━━ MATERIAL TO PROCESS

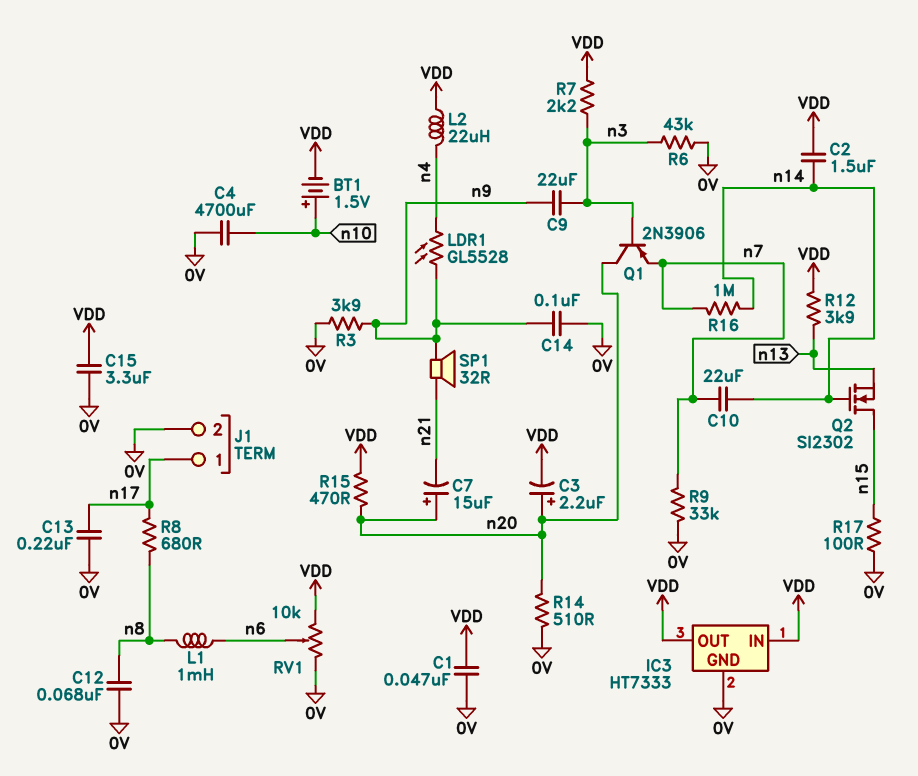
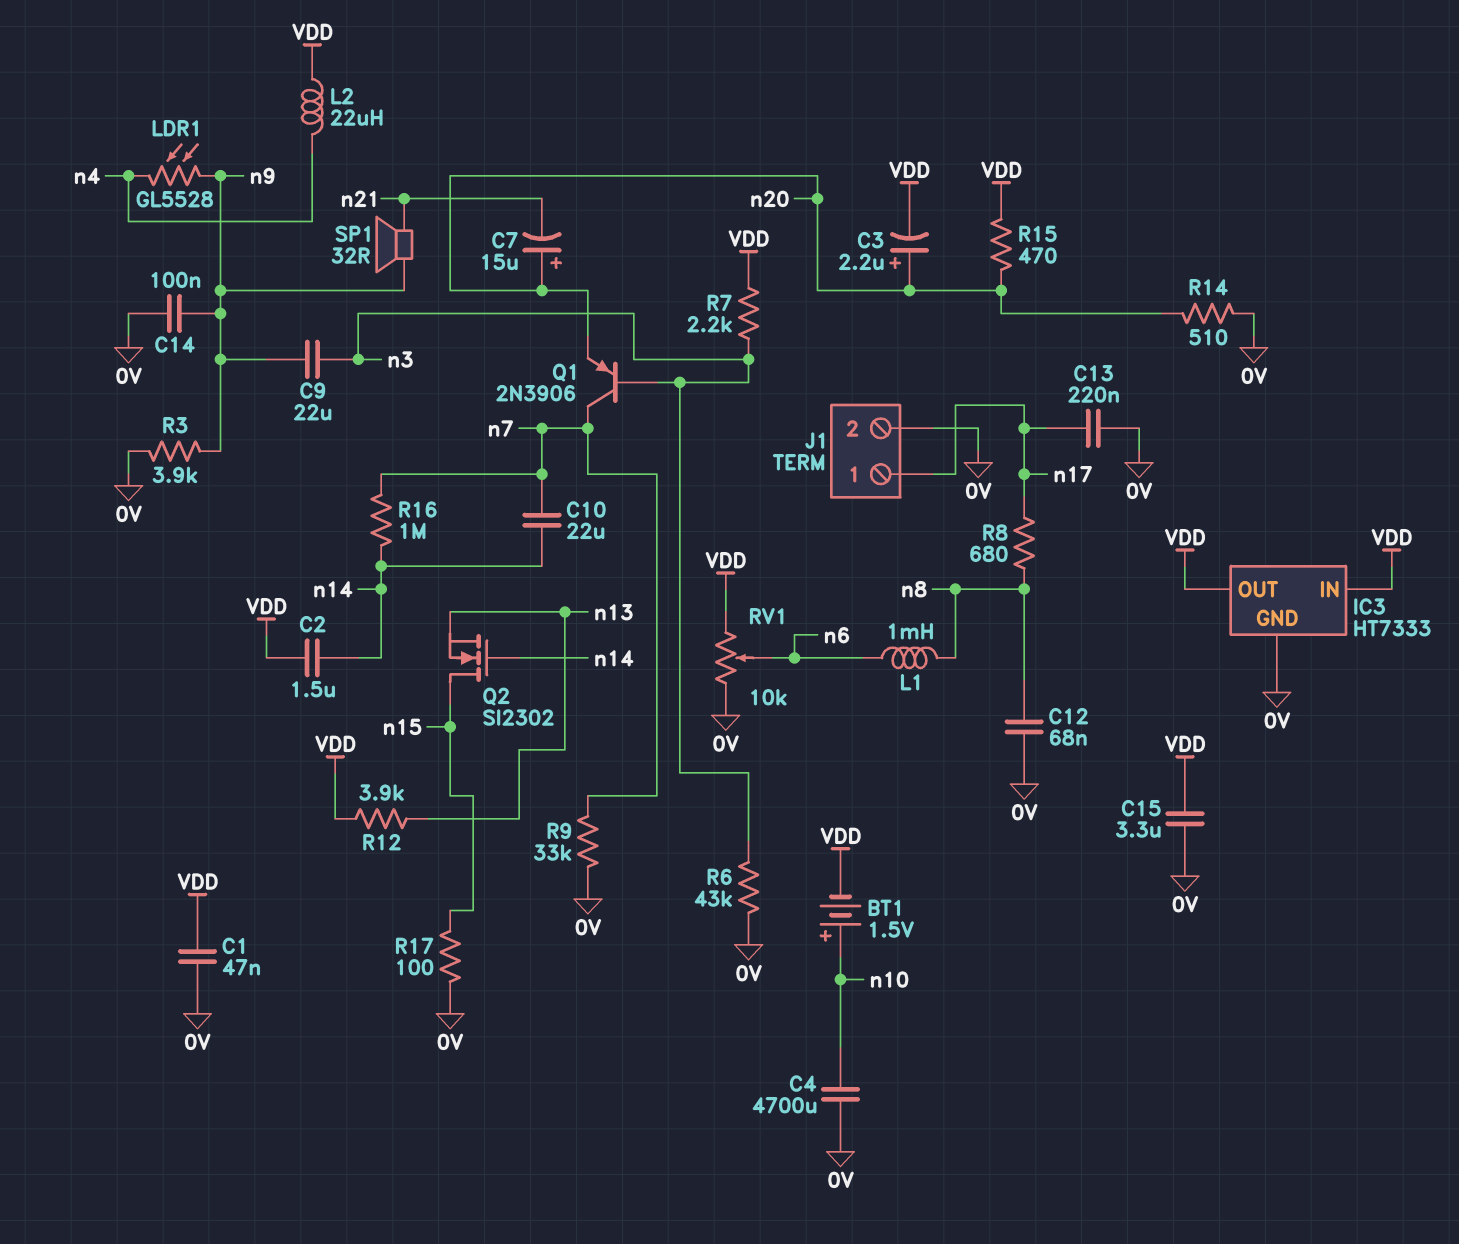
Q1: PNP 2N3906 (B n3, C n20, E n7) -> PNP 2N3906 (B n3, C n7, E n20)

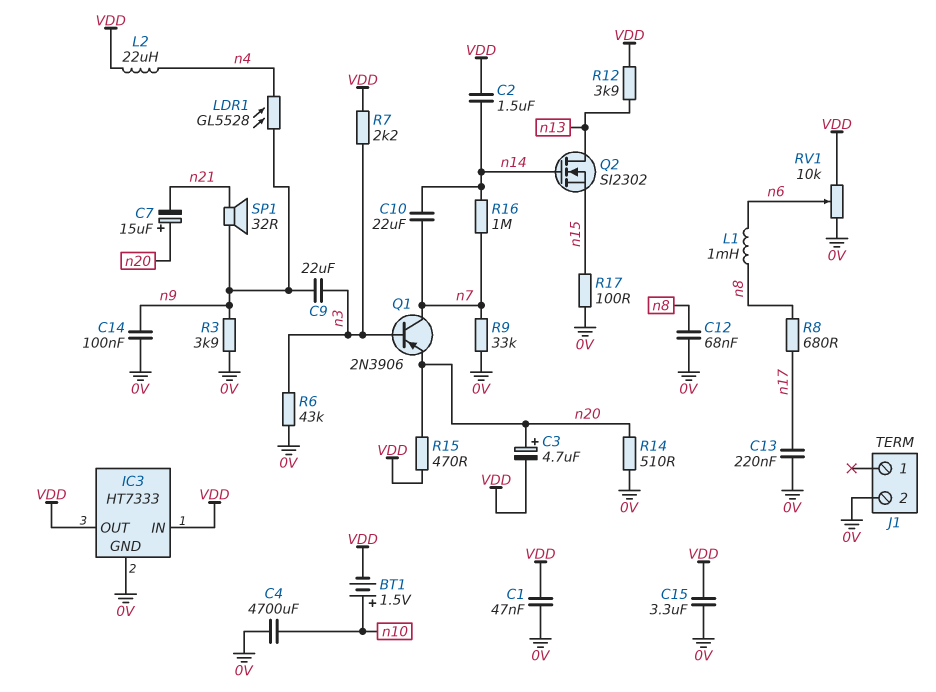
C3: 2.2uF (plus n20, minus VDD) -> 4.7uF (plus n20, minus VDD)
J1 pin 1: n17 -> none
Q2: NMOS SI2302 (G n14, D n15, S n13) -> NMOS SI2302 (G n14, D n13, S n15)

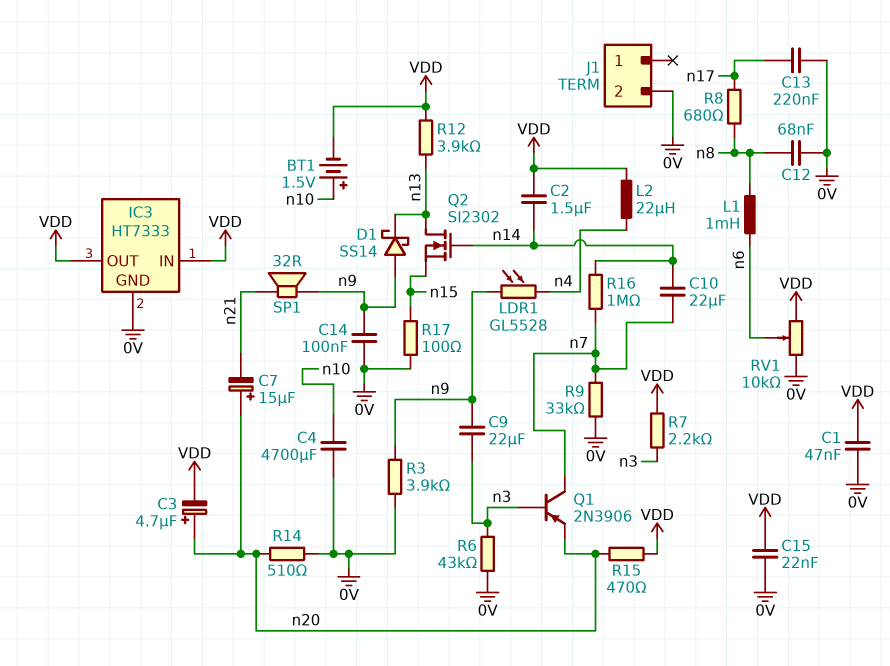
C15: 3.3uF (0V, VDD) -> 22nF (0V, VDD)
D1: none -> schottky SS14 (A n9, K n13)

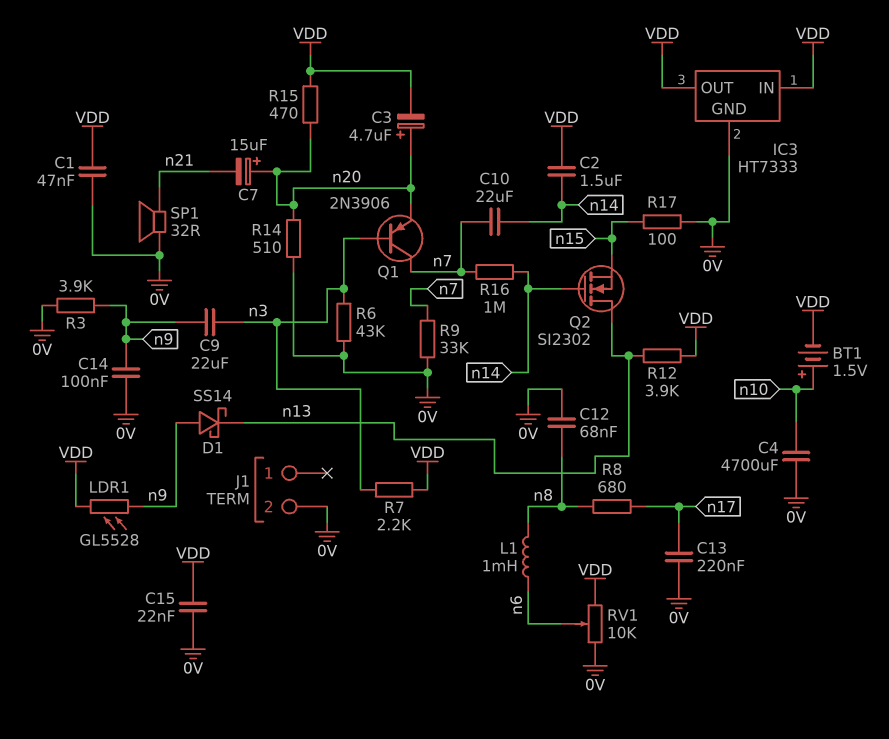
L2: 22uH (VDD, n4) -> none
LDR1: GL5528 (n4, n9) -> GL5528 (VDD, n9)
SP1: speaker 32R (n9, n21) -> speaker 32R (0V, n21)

━━━━

Each line in the data that holds the string "none" must be returned.

RESULT OF THIS TASK:
J1 pin 1: n17 -> none
D1: none -> schottky SS14 (A n9, K n13)
L2: 22uH (VDD, n4) -> none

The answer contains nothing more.